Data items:
§ §

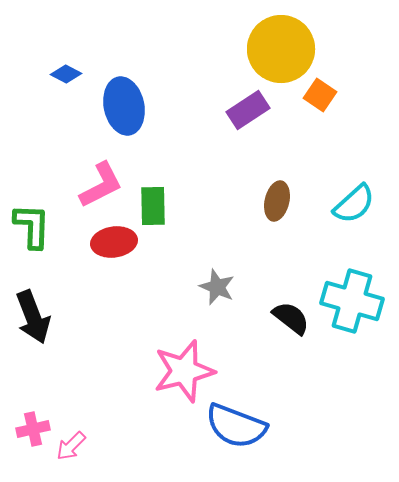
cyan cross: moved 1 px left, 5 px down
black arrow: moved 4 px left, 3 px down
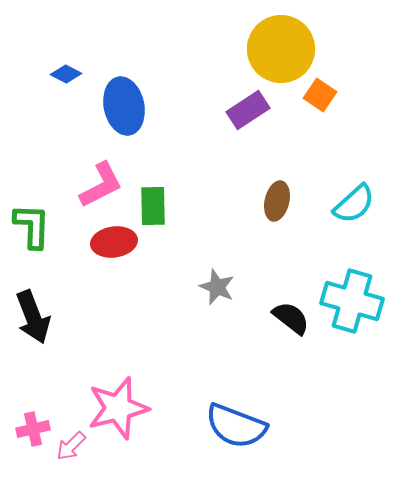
pink star: moved 66 px left, 37 px down
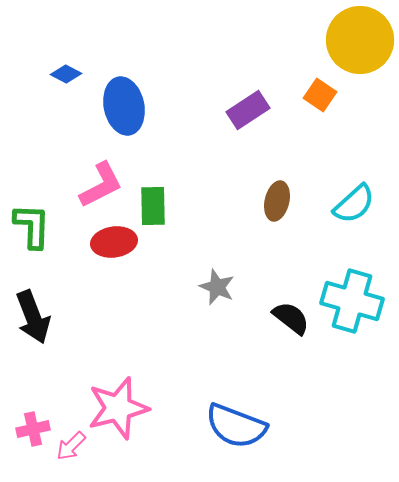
yellow circle: moved 79 px right, 9 px up
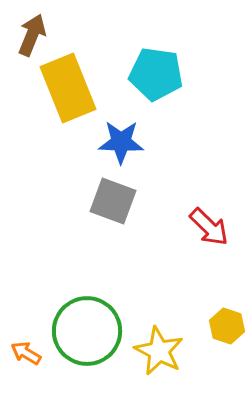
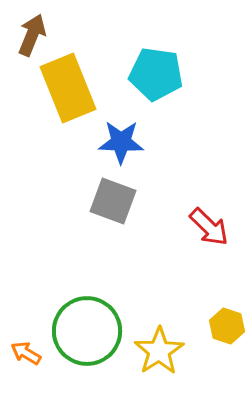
yellow star: rotated 12 degrees clockwise
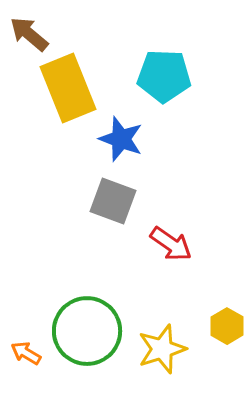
brown arrow: moved 3 px left, 1 px up; rotated 72 degrees counterclockwise
cyan pentagon: moved 8 px right, 2 px down; rotated 6 degrees counterclockwise
blue star: moved 3 px up; rotated 18 degrees clockwise
red arrow: moved 38 px left, 17 px down; rotated 9 degrees counterclockwise
yellow hexagon: rotated 12 degrees clockwise
yellow star: moved 3 px right, 2 px up; rotated 15 degrees clockwise
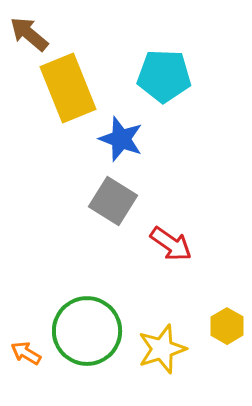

§ §

### [WHAT TO DO]
Print every line of the records above verbatim, leaving out the pictures.

### [SOLUTION TO THE PROBLEM]
cyan cross: moved 1 px left, 5 px down
black arrow: moved 4 px left, 3 px down
pink star: moved 66 px left, 37 px down
yellow circle: moved 79 px right, 9 px up
yellow star: rotated 12 degrees clockwise
brown arrow: moved 3 px left, 1 px up; rotated 72 degrees counterclockwise
cyan pentagon: moved 8 px right, 2 px down; rotated 6 degrees counterclockwise
blue star: moved 3 px up; rotated 18 degrees clockwise
red arrow: moved 38 px left, 17 px down; rotated 9 degrees counterclockwise
yellow hexagon: rotated 12 degrees clockwise
yellow star: moved 3 px right, 2 px up; rotated 15 degrees clockwise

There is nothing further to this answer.